§ Problem statement
The required result is a copy of each line below in which "jaune" appears.
── Data excerpt ──
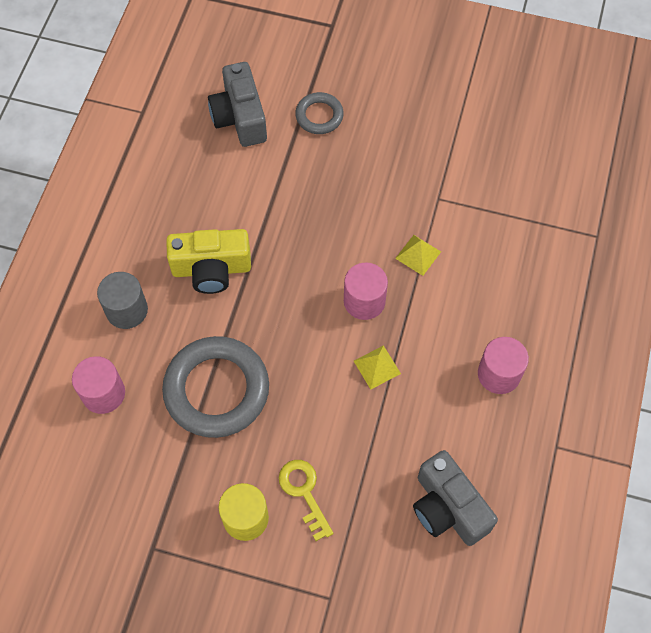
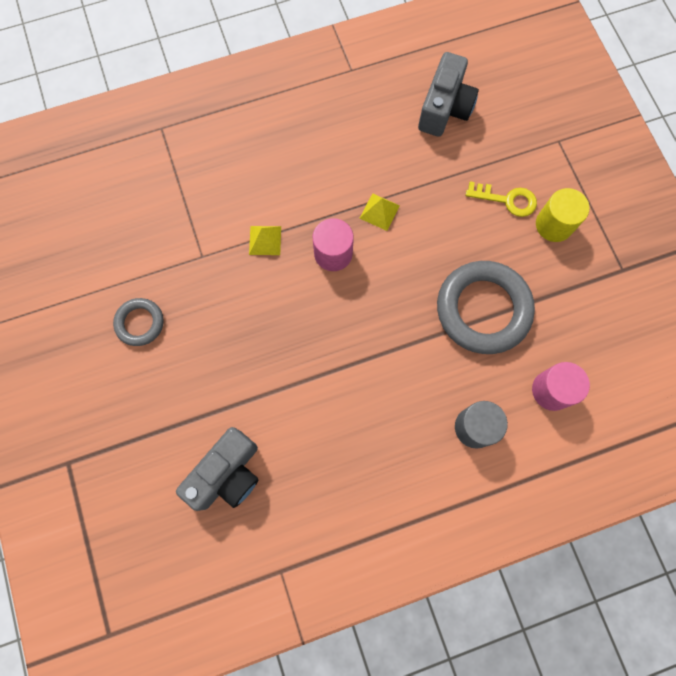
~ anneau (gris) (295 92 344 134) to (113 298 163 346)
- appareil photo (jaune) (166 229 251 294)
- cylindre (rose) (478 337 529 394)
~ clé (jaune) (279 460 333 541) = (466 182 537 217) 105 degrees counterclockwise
───
§ Reply
- appareil photo (jaune) (166 229 251 294)
~ clé (jaune) (279 460 333 541) = (466 182 537 217) 105 degrees counterclockwise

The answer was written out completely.